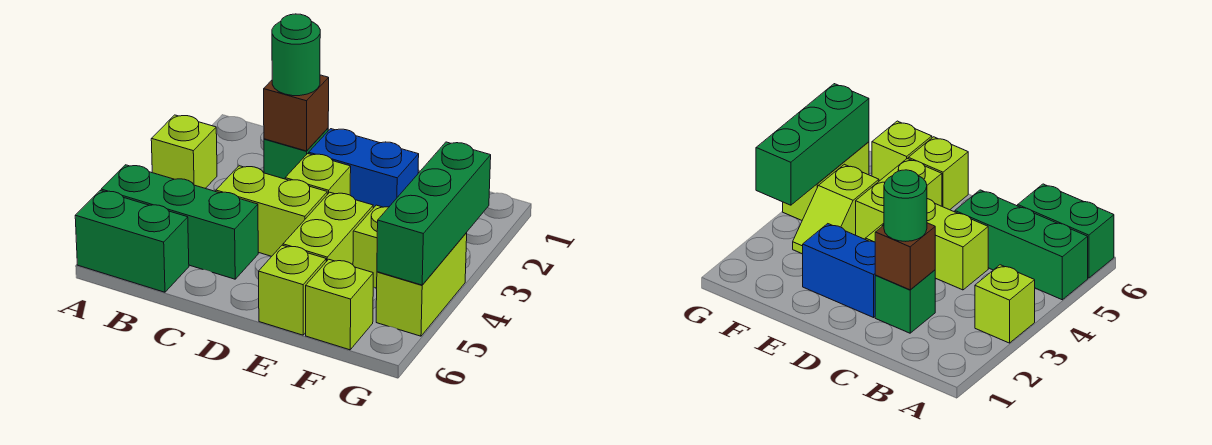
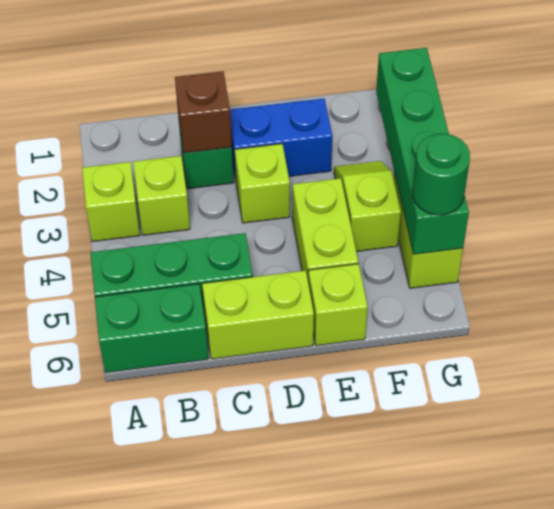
green round brick C2 level 3 -> green round brick G5 level 3
lime brick C4:D4 level 1 -> lime brick C6:D6 level 1
lime brick F6 level 1 -> lime brick B3 level 1
green brick G3:G5 level 2 -> green brick G2:G5 level 2

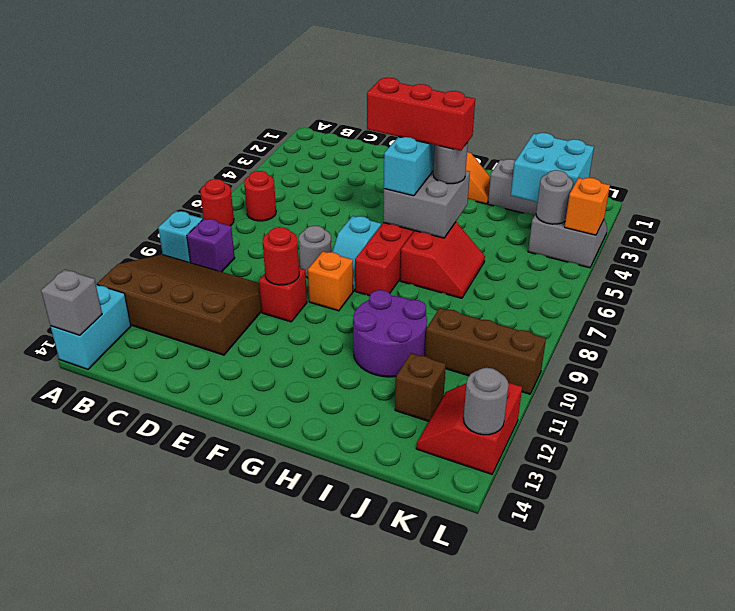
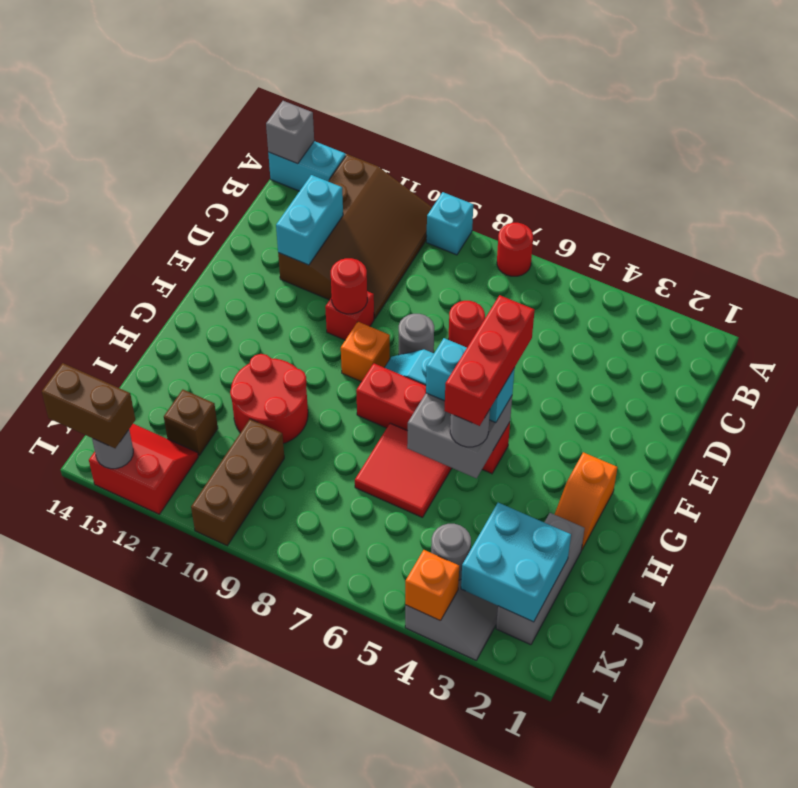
red round brick B6 level 1 -> red round brick D7 level 1
purple brick B9 level 1 -> none
none -> cyan brick C12:D12 level 2
red slope H6:I7 level 1 top H -> red tile H6:I7 level 1
purple round brick H10:I11 level 1 -> red round brick H10:I11 level 1
none -> brown brick L13:L14 level 3

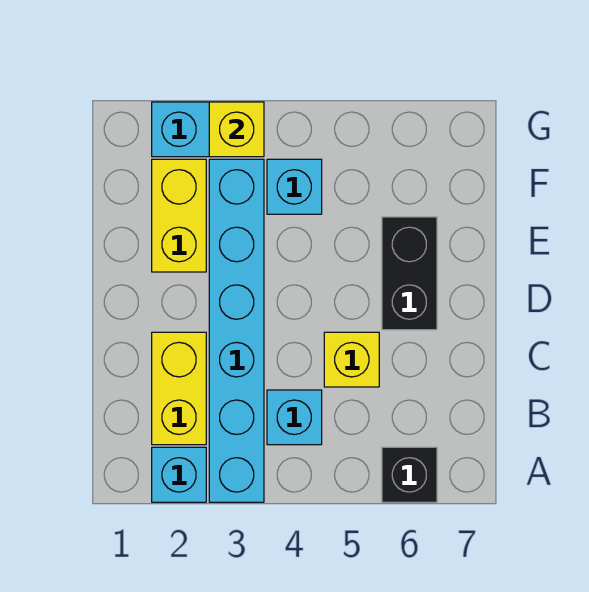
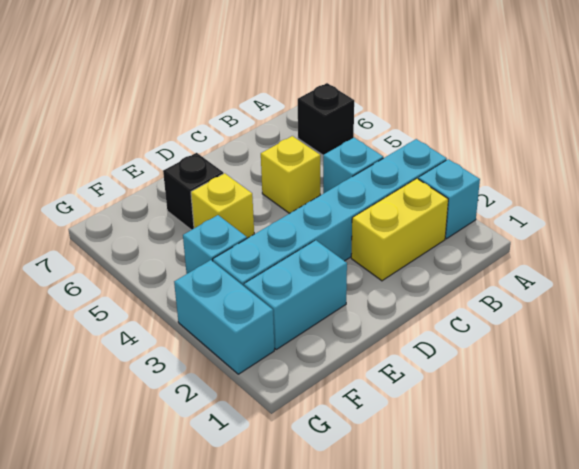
black brick D6:E6 level 1 -> black brick E6 level 1
yellow brick E2:F2 level 1 -> cyan brick E2:F2 level 1
yellow brick G3 level 2 -> yellow brick E5 level 1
+++++
Where the line containing "lime brick C4:D4" appears in the records above, begin copying and continue exactly through the last line, with nothing else; omit every picture.

lime brick C4:D4 level 1 -> lime brick C6:D6 level 1
lime brick F6 level 1 -> lime brick B3 level 1
green brick G3:G5 level 2 -> green brick G2:G5 level 2

red round brick B6 level 1 -> red round brick D7 level 1
purple brick B9 level 1 -> none
none -> cyan brick C12:D12 level 2
red slope H6:I7 level 1 top H -> red tile H6:I7 level 1
purple round brick H10:I11 level 1 -> red round brick H10:I11 level 1
none -> brown brick L13:L14 level 3

black brick D6:E6 level 1 -> black brick E6 level 1
yellow brick E2:F2 level 1 -> cyan brick E2:F2 level 1
yellow brick G3 level 2 -> yellow brick E5 level 1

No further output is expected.